══ Listed entries ══

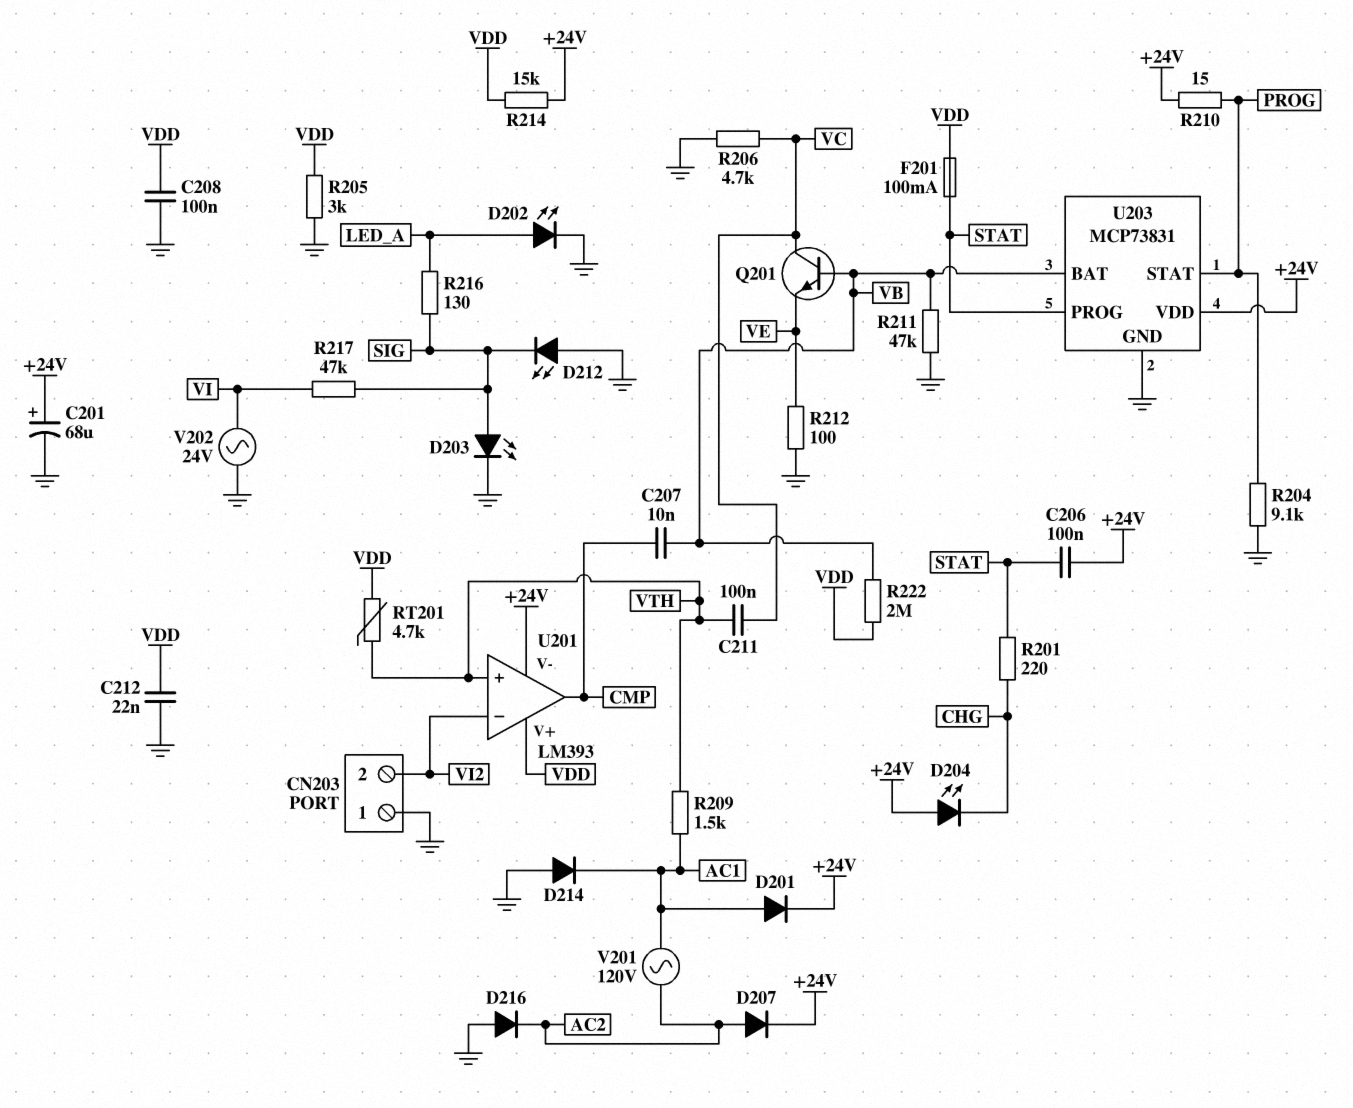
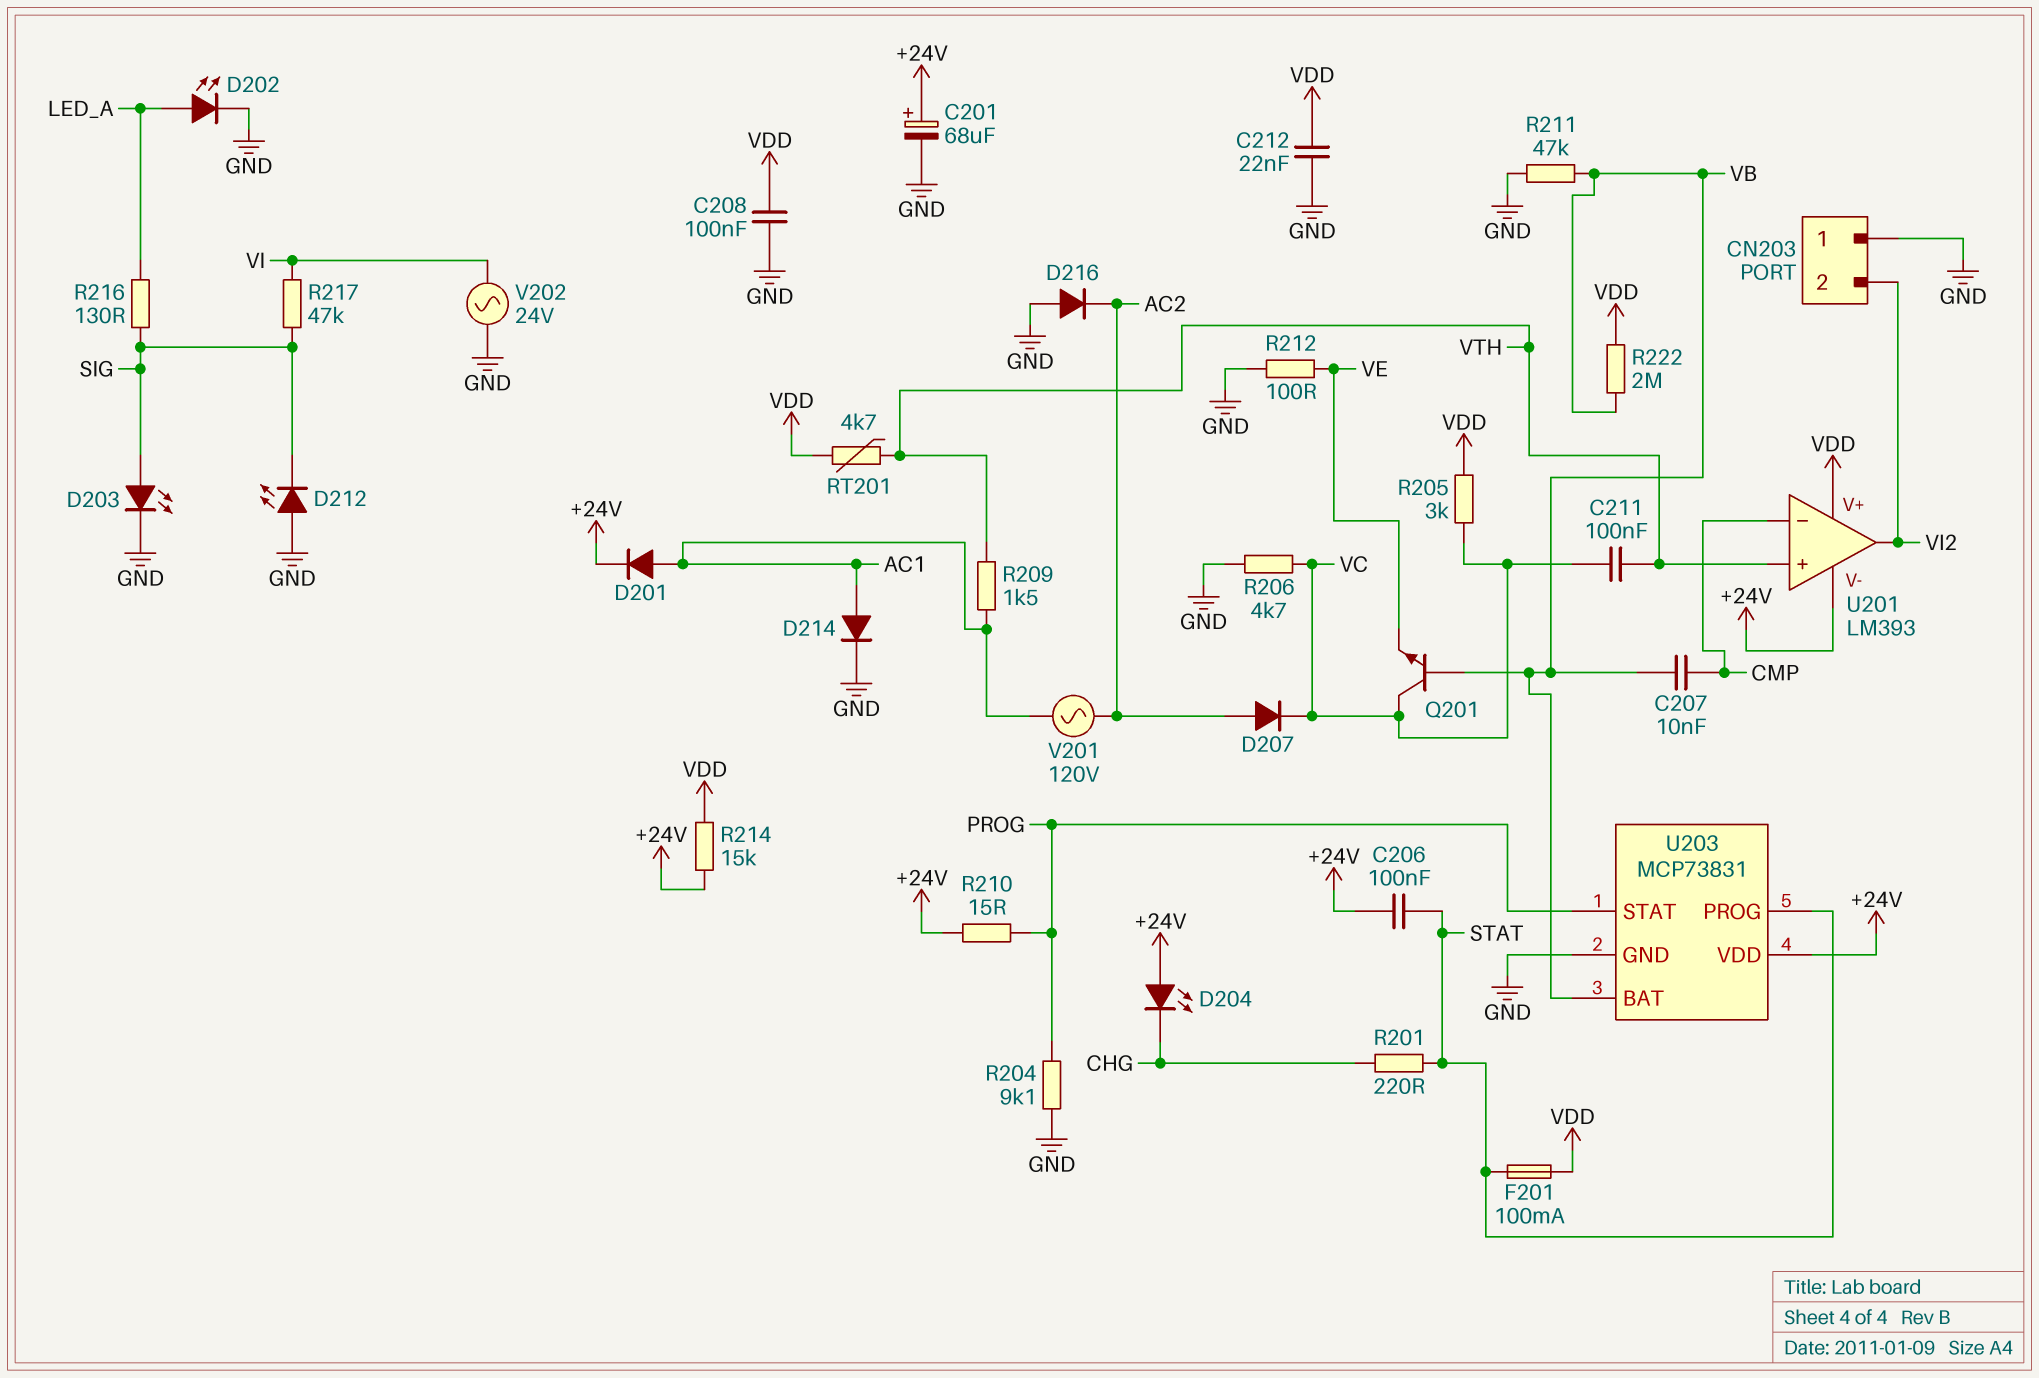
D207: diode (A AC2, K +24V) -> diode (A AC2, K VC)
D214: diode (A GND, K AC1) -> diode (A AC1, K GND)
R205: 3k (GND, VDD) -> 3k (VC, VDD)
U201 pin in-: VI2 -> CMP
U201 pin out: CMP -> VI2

═══

### Exercise:
Before printing the records again, strip out the pictures; change nothing else.

### Task solution:
D207: diode (A AC2, K +24V) -> diode (A AC2, K VC)
D214: diode (A GND, K AC1) -> diode (A AC1, K GND)
R205: 3k (GND, VDD) -> 3k (VC, VDD)
U201 pin in-: VI2 -> CMP
U201 pin out: CMP -> VI2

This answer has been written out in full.